Object class coordinate lists:
"""

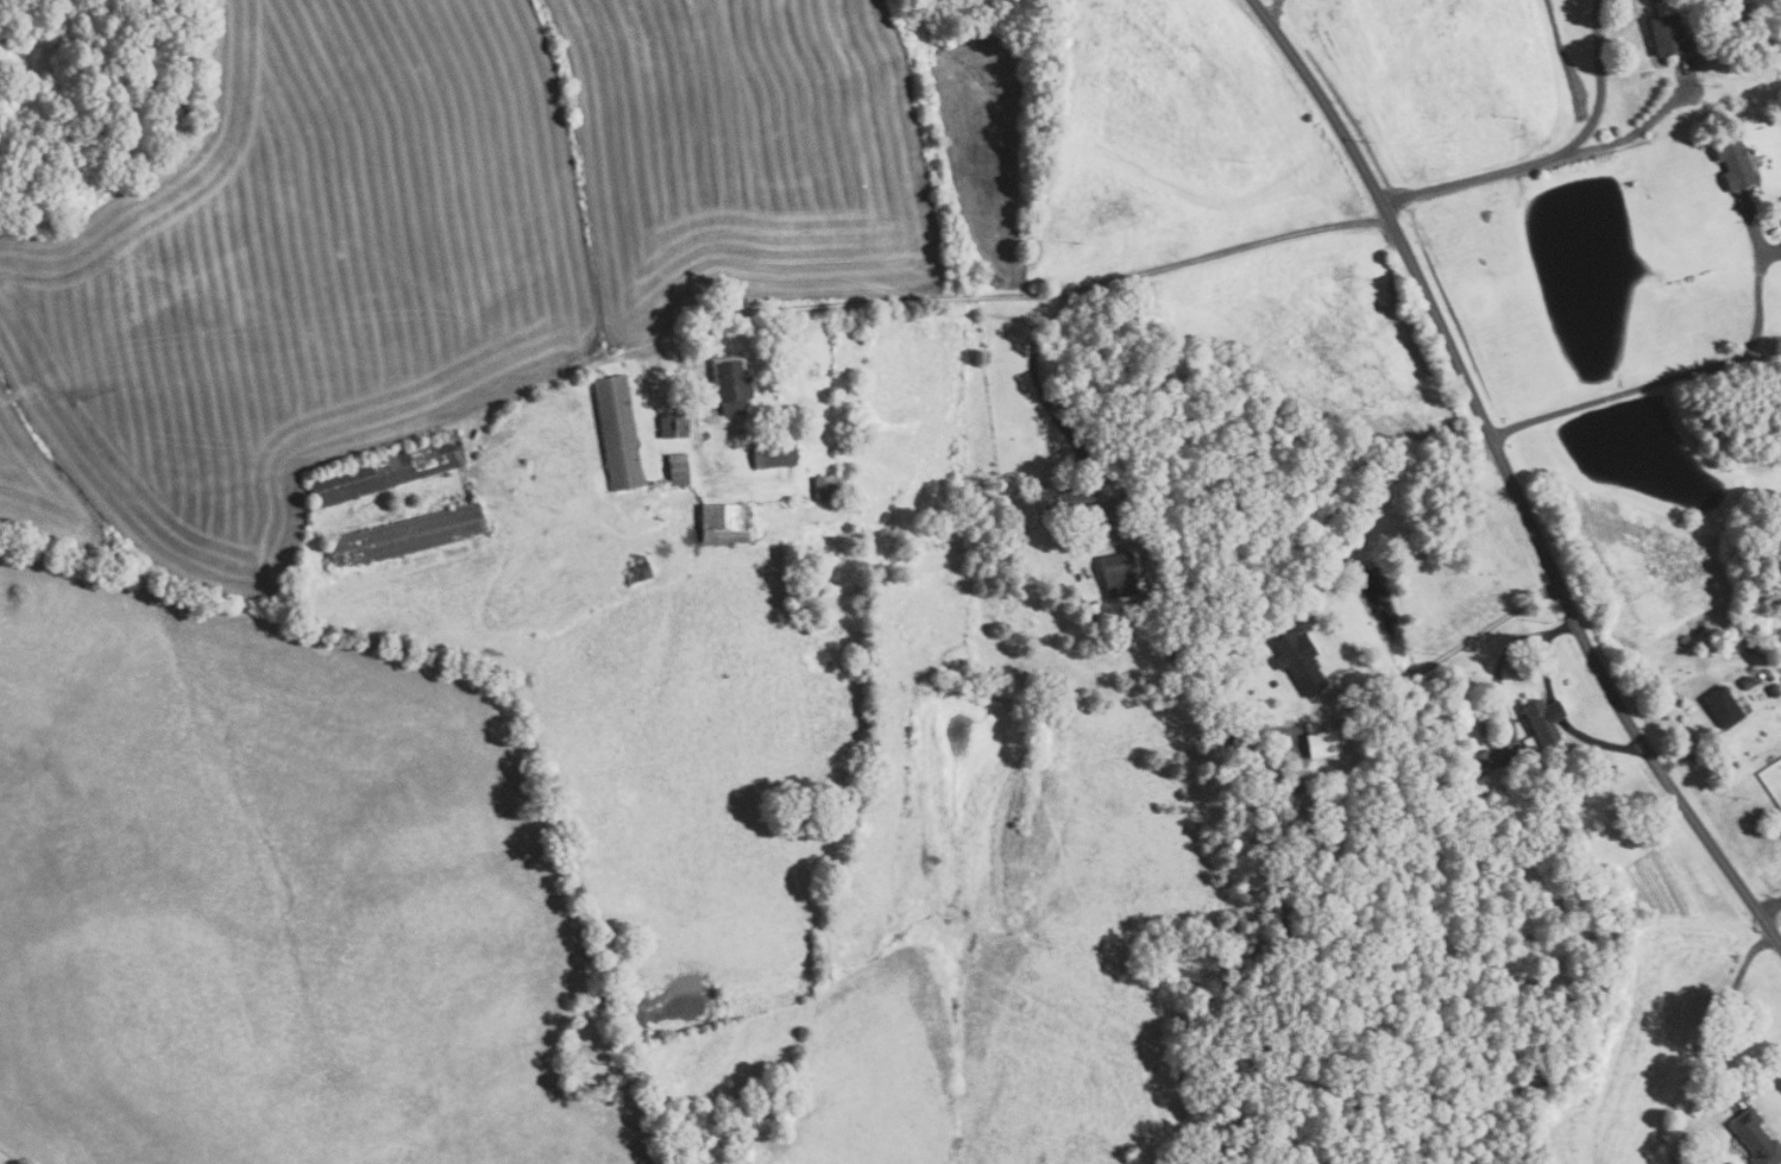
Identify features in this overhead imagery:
road: (1272, 10)
building: (1739, 21)
building: (1667, 35)
crop: (1445, 81)
road: (1601, 90)
road: (1635, 132)
crop: (1133, 142)
building: (1733, 159)
road: (1465, 181)
building: (1779, 204)
building: (1779, 210)
road: (1752, 228)
crop: (431, 240)
road: (1769, 257)
road: (996, 297)
road: (1756, 324)
crop: (1308, 337)
road: (1748, 363)
building: (730, 383)
road: (1601, 398)
road: (1047, 402)
building: (673, 425)
building: (618, 433)
building: (773, 455)
building: (386, 468)
building: (677, 469)
road: (1507, 476)
building: (825, 488)
building: (1069, 501)
building: (724, 525)
building: (1096, 534)
building: (406, 538)
building: (640, 571)
building: (1118, 575)
building: (1684, 638)
road: (1457, 647)
building: (1297, 659)
building: (1568, 680)
building: (1746, 681)
building: (1273, 682)
building: (1774, 690)
road: (1501, 700)
building: (1723, 706)
road: (1560, 716)
building: (1543, 718)
building: (1322, 743)
road: (1688, 752)
building: (1483, 761)
road: (1769, 907)
crop: (1653, 1005)
road: (1715, 1034)
building: (1664, 1134)
building: (1756, 1137)
building: (1681, 1153)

"""

What you should do: Your answer must be every record above, word for word, with no pictures.

Exercise output:
Identify features in this overhead imagery:
road: (1272, 10)
building: (1739, 21)
building: (1667, 35)
crop: (1445, 81)
road: (1601, 90)
road: (1635, 132)
crop: (1133, 142)
building: (1733, 159)
road: (1465, 181)
building: (1779, 204)
building: (1779, 210)
road: (1752, 228)
crop: (431, 240)
road: (1769, 257)
road: (996, 297)
road: (1756, 324)
crop: (1308, 337)
road: (1748, 363)
building: (730, 383)
road: (1601, 398)
road: (1047, 402)
building: (673, 425)
building: (618, 433)
building: (773, 455)
building: (386, 468)
building: (677, 469)
road: (1507, 476)
building: (825, 488)
building: (1069, 501)
building: (724, 525)
building: (1096, 534)
building: (406, 538)
building: (640, 571)
building: (1118, 575)
building: (1684, 638)
road: (1457, 647)
building: (1297, 659)
building: (1568, 680)
building: (1746, 681)
building: (1273, 682)
building: (1774, 690)
road: (1501, 700)
building: (1723, 706)
road: (1560, 716)
building: (1543, 718)
building: (1322, 743)
road: (1688, 752)
building: (1483, 761)
road: (1769, 907)
crop: (1653, 1005)
road: (1715, 1034)
building: (1664, 1134)
building: (1756, 1137)
building: (1681, 1153)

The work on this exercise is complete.